EXERCISE BRIEF:
The response should consist of the records that follow, repeated exactly.

Stored data
============

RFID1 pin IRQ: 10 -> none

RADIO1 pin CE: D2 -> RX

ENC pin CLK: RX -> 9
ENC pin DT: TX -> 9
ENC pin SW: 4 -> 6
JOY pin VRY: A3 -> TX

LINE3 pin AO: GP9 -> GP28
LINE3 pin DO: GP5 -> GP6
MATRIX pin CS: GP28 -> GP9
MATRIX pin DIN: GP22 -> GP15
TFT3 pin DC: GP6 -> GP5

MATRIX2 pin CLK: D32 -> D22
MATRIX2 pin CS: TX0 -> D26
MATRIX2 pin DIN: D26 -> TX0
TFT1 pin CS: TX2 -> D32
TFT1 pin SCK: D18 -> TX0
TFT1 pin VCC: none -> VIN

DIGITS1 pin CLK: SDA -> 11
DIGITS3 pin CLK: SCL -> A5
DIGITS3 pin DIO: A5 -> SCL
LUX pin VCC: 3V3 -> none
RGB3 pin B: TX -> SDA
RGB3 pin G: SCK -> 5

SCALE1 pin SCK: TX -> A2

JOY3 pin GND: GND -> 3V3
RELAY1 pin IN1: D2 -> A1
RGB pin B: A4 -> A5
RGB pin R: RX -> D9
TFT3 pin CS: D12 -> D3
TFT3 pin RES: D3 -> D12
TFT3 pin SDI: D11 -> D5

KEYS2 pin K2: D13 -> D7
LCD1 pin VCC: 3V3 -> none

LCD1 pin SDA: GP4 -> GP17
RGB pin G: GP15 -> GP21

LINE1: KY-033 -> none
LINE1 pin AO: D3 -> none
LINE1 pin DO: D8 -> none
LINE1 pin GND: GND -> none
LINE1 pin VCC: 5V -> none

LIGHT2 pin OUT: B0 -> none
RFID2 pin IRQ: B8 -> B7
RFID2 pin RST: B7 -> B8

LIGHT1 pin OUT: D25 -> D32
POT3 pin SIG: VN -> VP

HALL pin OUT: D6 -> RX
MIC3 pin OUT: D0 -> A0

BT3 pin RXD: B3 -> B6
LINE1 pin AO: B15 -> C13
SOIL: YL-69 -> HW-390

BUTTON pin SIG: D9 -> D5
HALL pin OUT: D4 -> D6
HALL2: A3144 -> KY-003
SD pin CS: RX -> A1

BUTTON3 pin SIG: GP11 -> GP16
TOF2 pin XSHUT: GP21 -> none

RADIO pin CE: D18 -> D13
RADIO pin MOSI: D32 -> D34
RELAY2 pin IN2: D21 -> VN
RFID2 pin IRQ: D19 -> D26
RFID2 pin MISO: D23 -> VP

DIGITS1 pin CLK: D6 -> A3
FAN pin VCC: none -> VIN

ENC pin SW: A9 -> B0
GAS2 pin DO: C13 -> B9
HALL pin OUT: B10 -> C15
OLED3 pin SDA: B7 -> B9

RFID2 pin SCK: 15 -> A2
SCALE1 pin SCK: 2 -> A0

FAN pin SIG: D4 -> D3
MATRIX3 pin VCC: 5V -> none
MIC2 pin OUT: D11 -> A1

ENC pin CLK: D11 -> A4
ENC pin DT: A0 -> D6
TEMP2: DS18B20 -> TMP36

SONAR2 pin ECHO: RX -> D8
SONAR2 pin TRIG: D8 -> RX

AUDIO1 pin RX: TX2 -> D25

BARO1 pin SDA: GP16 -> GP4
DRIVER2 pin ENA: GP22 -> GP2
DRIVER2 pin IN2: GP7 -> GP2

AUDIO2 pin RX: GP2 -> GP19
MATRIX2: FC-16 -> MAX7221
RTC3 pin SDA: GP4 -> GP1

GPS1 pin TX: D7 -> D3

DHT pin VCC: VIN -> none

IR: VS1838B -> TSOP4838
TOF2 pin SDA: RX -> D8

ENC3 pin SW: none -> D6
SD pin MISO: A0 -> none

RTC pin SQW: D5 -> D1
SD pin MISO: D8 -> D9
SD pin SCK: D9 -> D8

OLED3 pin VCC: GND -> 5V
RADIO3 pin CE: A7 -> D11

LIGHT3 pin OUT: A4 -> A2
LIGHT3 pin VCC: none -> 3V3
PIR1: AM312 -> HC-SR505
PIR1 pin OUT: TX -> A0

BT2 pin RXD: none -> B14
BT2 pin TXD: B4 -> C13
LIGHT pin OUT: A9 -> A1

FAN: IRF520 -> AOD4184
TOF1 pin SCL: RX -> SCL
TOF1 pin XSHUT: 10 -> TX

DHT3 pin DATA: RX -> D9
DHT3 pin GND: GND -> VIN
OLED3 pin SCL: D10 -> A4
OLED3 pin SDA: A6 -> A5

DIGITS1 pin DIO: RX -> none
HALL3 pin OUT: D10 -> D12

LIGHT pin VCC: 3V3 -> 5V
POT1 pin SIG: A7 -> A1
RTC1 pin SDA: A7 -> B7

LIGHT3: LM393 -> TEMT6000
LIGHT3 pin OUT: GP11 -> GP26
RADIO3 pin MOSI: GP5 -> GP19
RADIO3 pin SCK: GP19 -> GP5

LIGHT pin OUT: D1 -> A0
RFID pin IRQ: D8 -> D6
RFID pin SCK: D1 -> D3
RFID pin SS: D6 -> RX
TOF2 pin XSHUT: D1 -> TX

============

EXERCISE RESULT:
RFID1 pin IRQ: 10 -> none

RADIO1 pin CE: D2 -> RX

ENC pin CLK: RX -> 9
ENC pin DT: TX -> 9
ENC pin SW: 4 -> 6
JOY pin VRY: A3 -> TX

LINE3 pin AO: GP9 -> GP28
LINE3 pin DO: GP5 -> GP6
MATRIX pin CS: GP28 -> GP9
MATRIX pin DIN: GP22 -> GP15
TFT3 pin DC: GP6 -> GP5

MATRIX2 pin CLK: D32 -> D22
MATRIX2 pin CS: TX0 -> D26
MATRIX2 pin DIN: D26 -> TX0
TFT1 pin CS: TX2 -> D32
TFT1 pin SCK: D18 -> TX0
TFT1 pin VCC: none -> VIN

DIGITS1 pin CLK: SDA -> 11
DIGITS3 pin CLK: SCL -> A5
DIGITS3 pin DIO: A5 -> SCL
LUX pin VCC: 3V3 -> none
RGB3 pin B: TX -> SDA
RGB3 pin G: SCK -> 5

SCALE1 pin SCK: TX -> A2

JOY3 pin GND: GND -> 3V3
RELAY1 pin IN1: D2 -> A1
RGB pin B: A4 -> A5
RGB pin R: RX -> D9
TFT3 pin CS: D12 -> D3
TFT3 pin RES: D3 -> D12
TFT3 pin SDI: D11 -> D5

KEYS2 pin K2: D13 -> D7
LCD1 pin VCC: 3V3 -> none

LCD1 pin SDA: GP4 -> GP17
RGB pin G: GP15 -> GP21

LINE1: KY-033 -> none
LINE1 pin AO: D3 -> none
LINE1 pin DO: D8 -> none
LINE1 pin GND: GND -> none
LINE1 pin VCC: 5V -> none

LIGHT2 pin OUT: B0 -> none
RFID2 pin IRQ: B8 -> B7
RFID2 pin RST: B7 -> B8

LIGHT1 pin OUT: D25 -> D32
POT3 pin SIG: VN -> VP

HALL pin OUT: D6 -> RX
MIC3 pin OUT: D0 -> A0

BT3 pin RXD: B3 -> B6
LINE1 pin AO: B15 -> C13
SOIL: YL-69 -> HW-390

BUTTON pin SIG: D9 -> D5
HALL pin OUT: D4 -> D6
HALL2: A3144 -> KY-003
SD pin CS: RX -> A1

BUTTON3 pin SIG: GP11 -> GP16
TOF2 pin XSHUT: GP21 -> none

RADIO pin CE: D18 -> D13
RADIO pin MOSI: D32 -> D34
RELAY2 pin IN2: D21 -> VN
RFID2 pin IRQ: D19 -> D26
RFID2 pin MISO: D23 -> VP

DIGITS1 pin CLK: D6 -> A3
FAN pin VCC: none -> VIN

ENC pin SW: A9 -> B0
GAS2 pin DO: C13 -> B9
HALL pin OUT: B10 -> C15
OLED3 pin SDA: B7 -> B9

RFID2 pin SCK: 15 -> A2
SCALE1 pin SCK: 2 -> A0

FAN pin SIG: D4 -> D3
MATRIX3 pin VCC: 5V -> none
MIC2 pin OUT: D11 -> A1

ENC pin CLK: D11 -> A4
ENC pin DT: A0 -> D6
TEMP2: DS18B20 -> TMP36

SONAR2 pin ECHO: RX -> D8
SONAR2 pin TRIG: D8 -> RX

AUDIO1 pin RX: TX2 -> D25

BARO1 pin SDA: GP16 -> GP4
DRIVER2 pin ENA: GP22 -> GP2
DRIVER2 pin IN2: GP7 -> GP2

AUDIO2 pin RX: GP2 -> GP19
MATRIX2: FC-16 -> MAX7221
RTC3 pin SDA: GP4 -> GP1

GPS1 pin TX: D7 -> D3

DHT pin VCC: VIN -> none

IR: VS1838B -> TSOP4838
TOF2 pin SDA: RX -> D8

ENC3 pin SW: none -> D6
SD pin MISO: A0 -> none

RTC pin SQW: D5 -> D1
SD pin MISO: D8 -> D9
SD pin SCK: D9 -> D8

OLED3 pin VCC: GND -> 5V
RADIO3 pin CE: A7 -> D11

LIGHT3 pin OUT: A4 -> A2
LIGHT3 pin VCC: none -> 3V3
PIR1: AM312 -> HC-SR505
PIR1 pin OUT: TX -> A0

BT2 pin RXD: none -> B14
BT2 pin TXD: B4 -> C13
LIGHT pin OUT: A9 -> A1

FAN: IRF520 -> AOD4184
TOF1 pin SCL: RX -> SCL
TOF1 pin XSHUT: 10 -> TX

DHT3 pin DATA: RX -> D9
DHT3 pin GND: GND -> VIN
OLED3 pin SCL: D10 -> A4
OLED3 pin SDA: A6 -> A5

DIGITS1 pin DIO: RX -> none
HALL3 pin OUT: D10 -> D12

LIGHT pin VCC: 3V3 -> 5V
POT1 pin SIG: A7 -> A1
RTC1 pin SDA: A7 -> B7

LIGHT3: LM393 -> TEMT6000
LIGHT3 pin OUT: GP11 -> GP26
RADIO3 pin MOSI: GP5 -> GP19
RADIO3 pin SCK: GP19 -> GP5

LIGHT pin OUT: D1 -> A0
RFID pin IRQ: D8 -> D6
RFID pin SCK: D1 -> D3
RFID pin SS: D6 -> RX
TOF2 pin XSHUT: D1 -> TX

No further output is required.